[Extracted records]
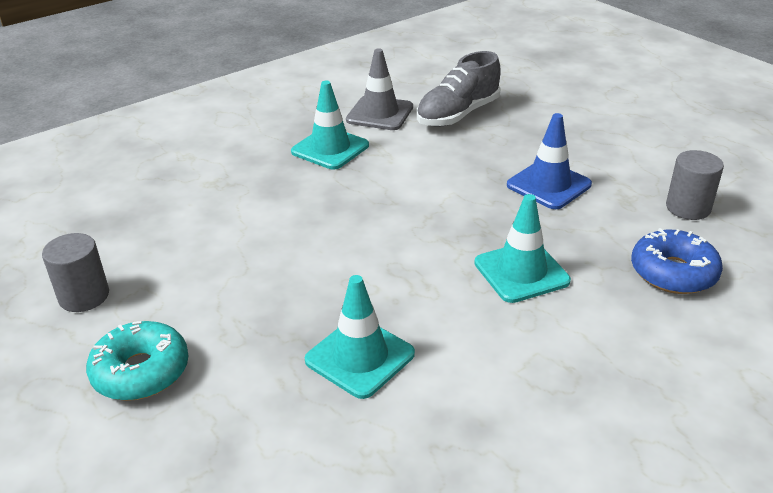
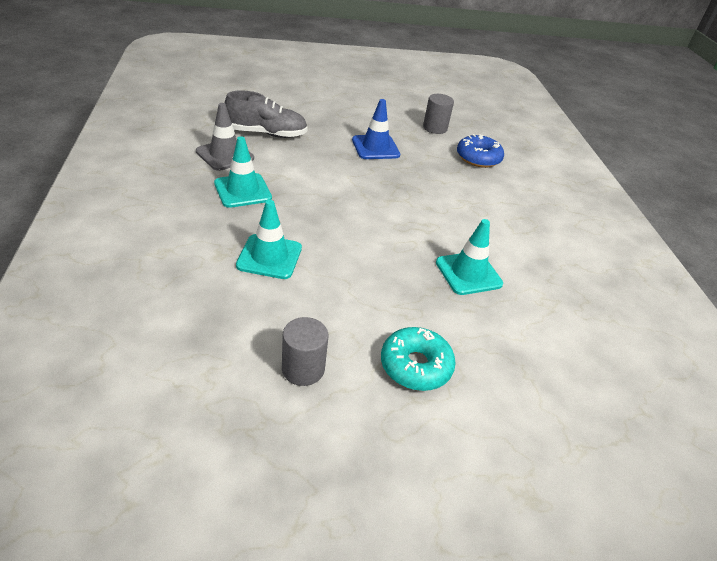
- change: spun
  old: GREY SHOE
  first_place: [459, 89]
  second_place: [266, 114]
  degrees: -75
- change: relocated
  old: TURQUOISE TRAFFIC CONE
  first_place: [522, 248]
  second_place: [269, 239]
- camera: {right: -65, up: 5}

Task to carry out: What you copy out must be exactly the lines from the line containing "- change: relocated" through the end of the records.

Output of the task:
- change: relocated
  old: TURQUOISE TRAFFIC CONE
  first_place: [522, 248]
  second_place: [269, 239]
- camera: {right: -65, up: 5}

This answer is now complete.